Task objective: Go through the material underneath and show every line where the string "none" occurs.

*** Input for this task Section Begins ***

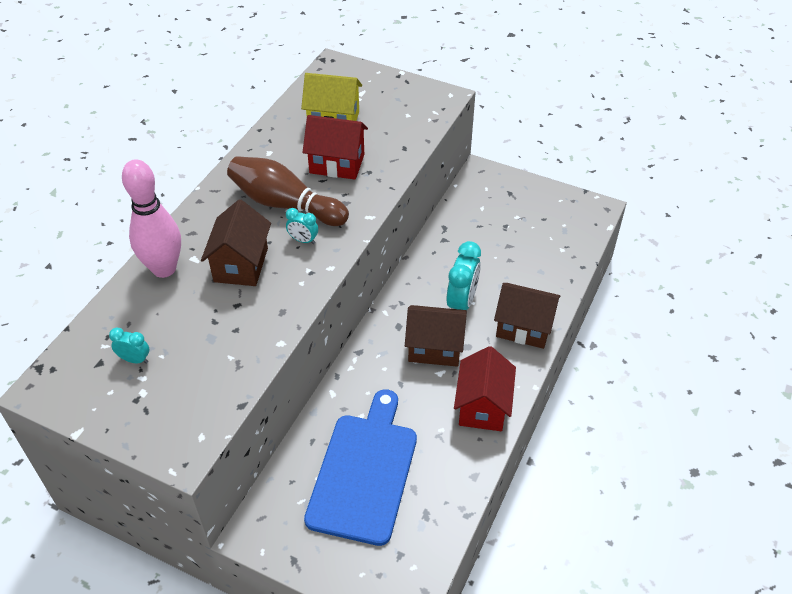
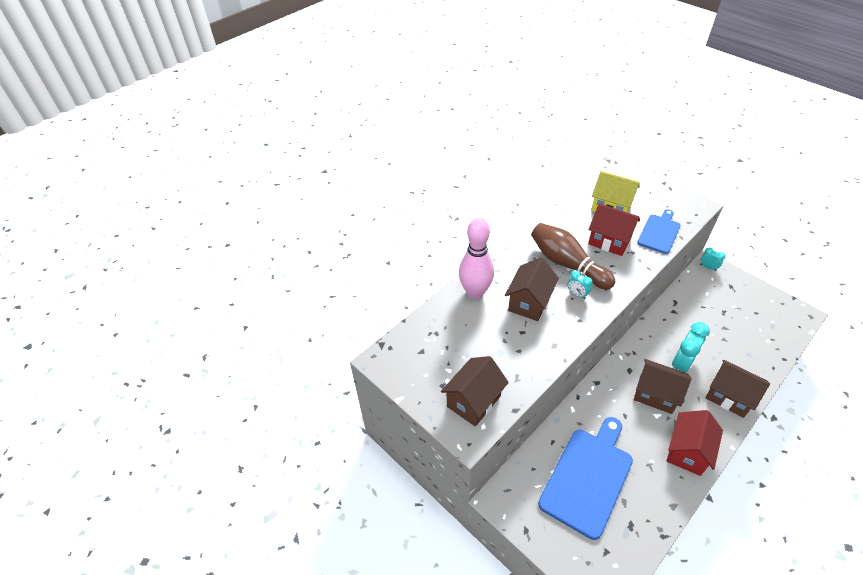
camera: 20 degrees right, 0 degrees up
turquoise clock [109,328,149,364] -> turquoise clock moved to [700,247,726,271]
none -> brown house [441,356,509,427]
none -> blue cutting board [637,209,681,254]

*** Input for this task Section Ends ***
*** Input for this task Section Begins ***

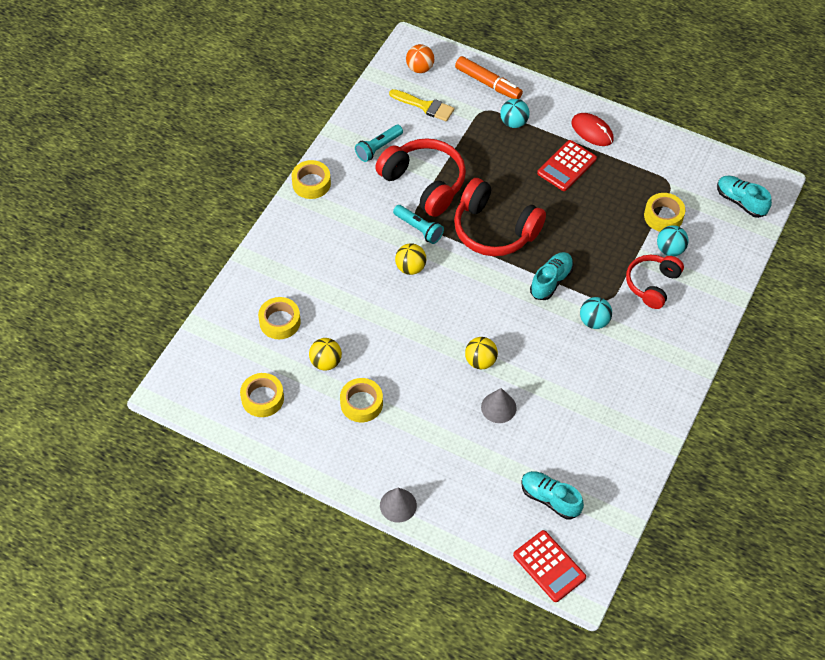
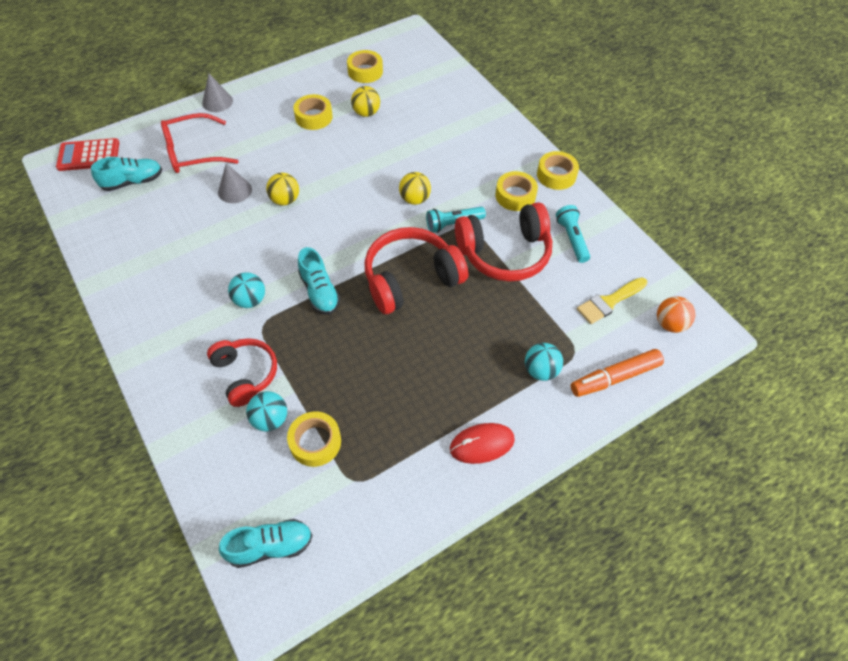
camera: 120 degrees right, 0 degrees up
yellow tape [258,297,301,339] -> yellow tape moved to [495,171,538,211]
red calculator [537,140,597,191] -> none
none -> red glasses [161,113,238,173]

*** Input for this task Section Ends ***
*** Input for this task Section Begins ***

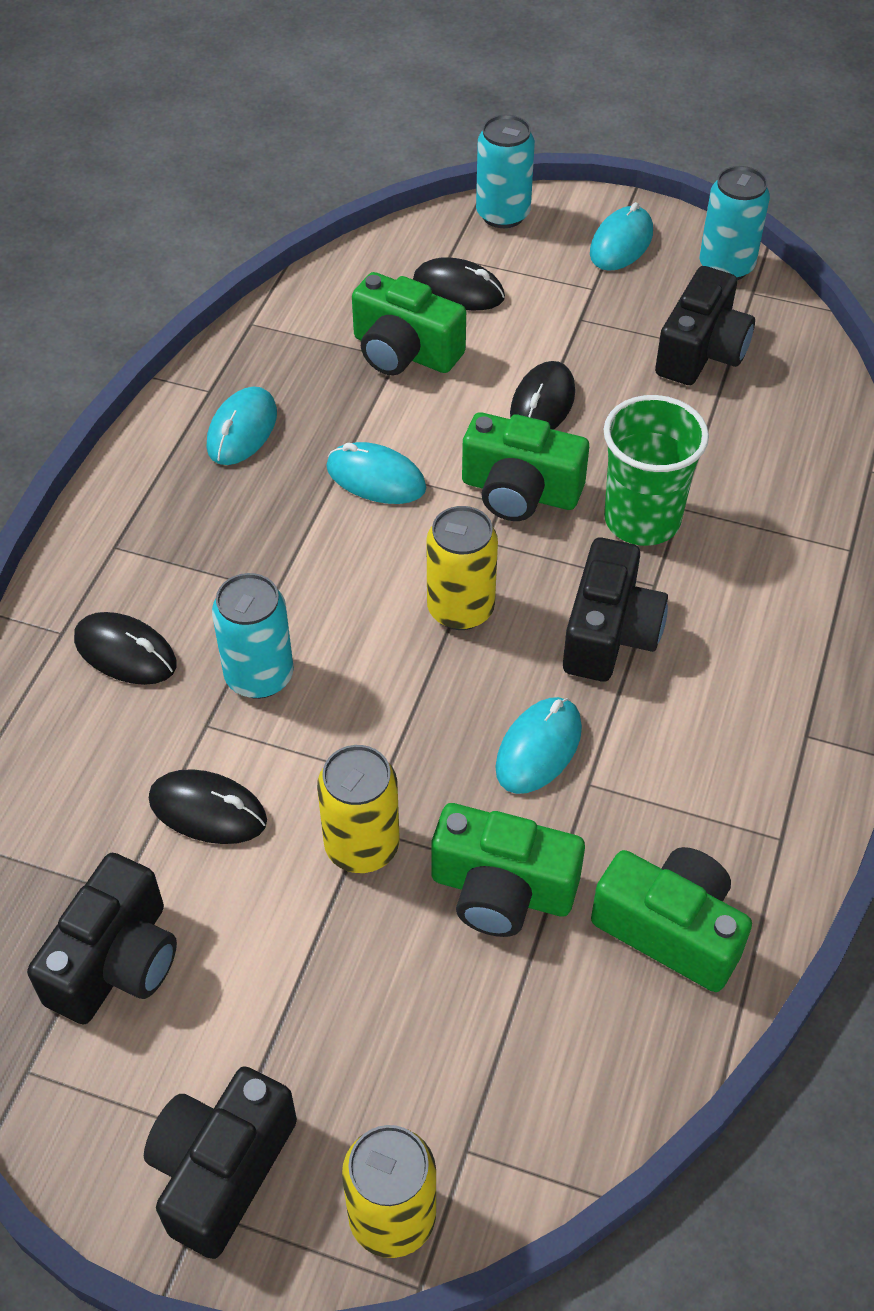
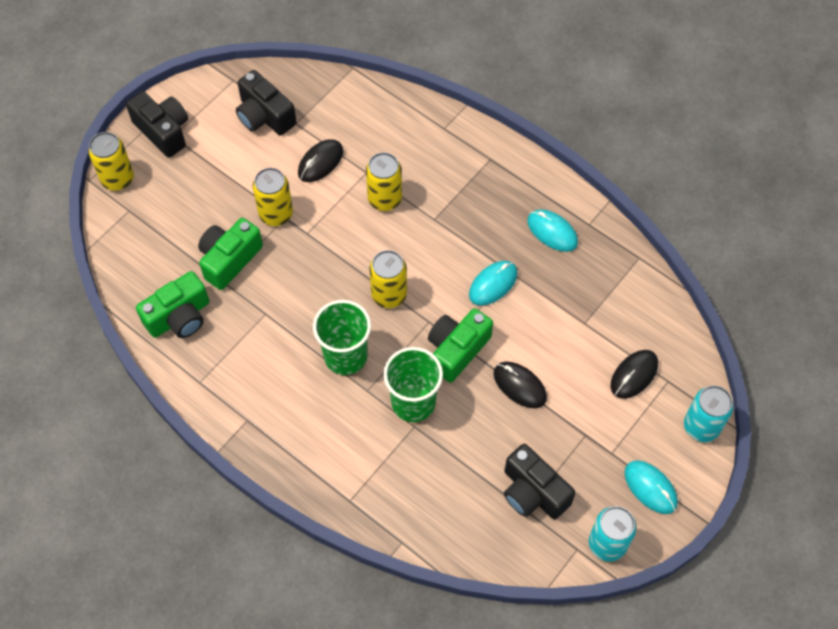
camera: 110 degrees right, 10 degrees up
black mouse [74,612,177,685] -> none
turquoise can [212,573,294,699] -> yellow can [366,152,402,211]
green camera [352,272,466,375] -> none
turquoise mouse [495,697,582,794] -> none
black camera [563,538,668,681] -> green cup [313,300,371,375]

*** Input for this task Section Ends ***

Solution for this problem:
none -> brown house [441,356,509,427]
none -> blue cutting board [637,209,681,254]
red calculator [537,140,597,191] -> none
none -> red glasses [161,113,238,173]
black mouse [74,612,177,685] -> none
green camera [352,272,466,375] -> none
turquoise mouse [495,697,582,794] -> none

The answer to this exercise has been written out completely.